→ TASK BRIEF
Here is a block of records. Copy every line in it that includes "brick".

Items from a data source

*** Block opens ***

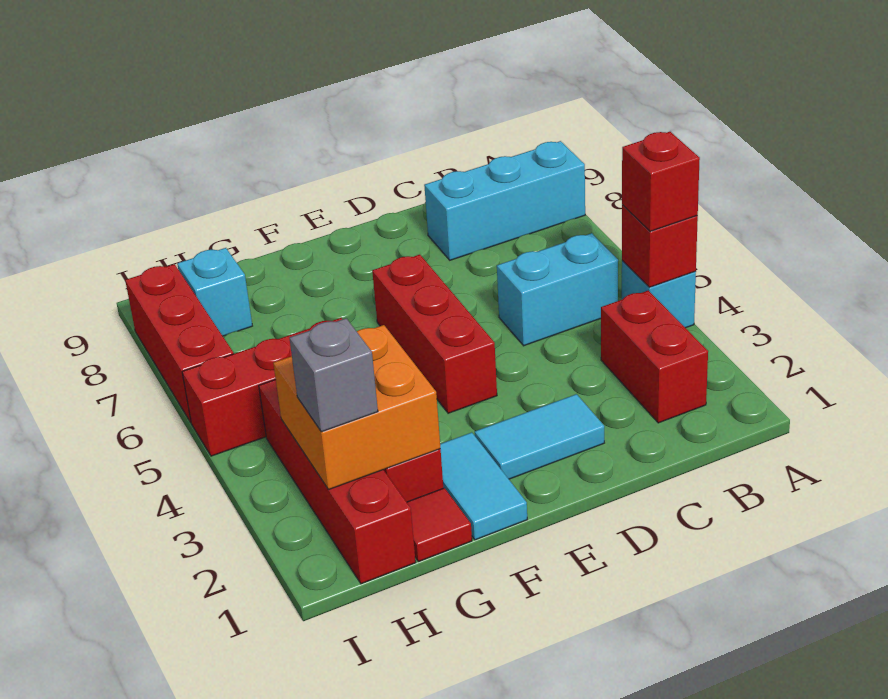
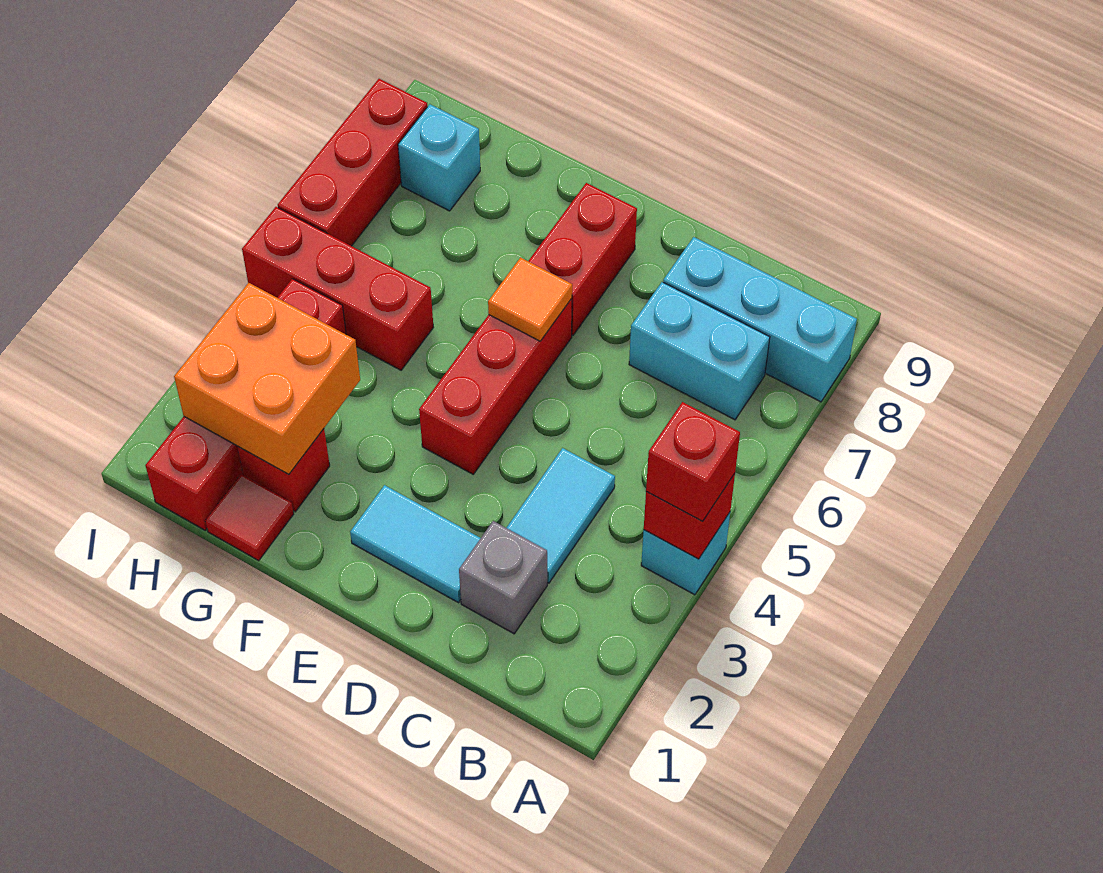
red brick B2:B3 level 1 -> red brick E7:E8 level 1
cyan brick B5:C5 level 1 -> cyan brick B7:C7 level 1
none -> orange tile E6 level 2
cyan tile F1:F2 level 1 -> cyan tile C3:C4 level 1
grey brick H2 level 3 -> grey brick C2 level 1

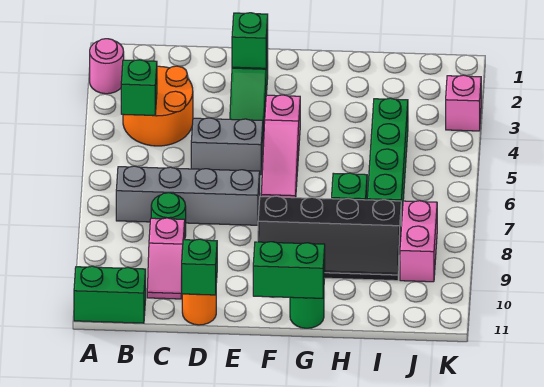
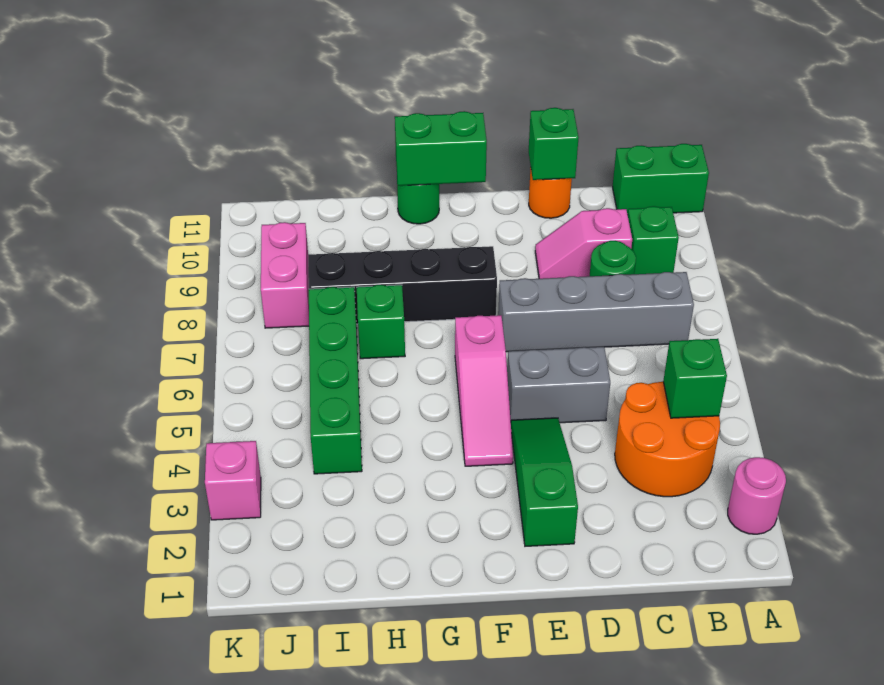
pink slope C9:C10 level 1 top 9 -> pink slope C9:D9 level 1 top C
green brick E2 level 2 -> green brick B9 level 1
pink slope F4:F6 level 1 top 4 -> pink slope F4:F6 level 1 top 6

*** Block closes ***

→ COMPLETED EXERCISE
red brick B2:B3 level 1 -> red brick E7:E8 level 1
cyan brick B5:C5 level 1 -> cyan brick B7:C7 level 1
grey brick H2 level 3 -> grey brick C2 level 1
green brick E2 level 2 -> green brick B9 level 1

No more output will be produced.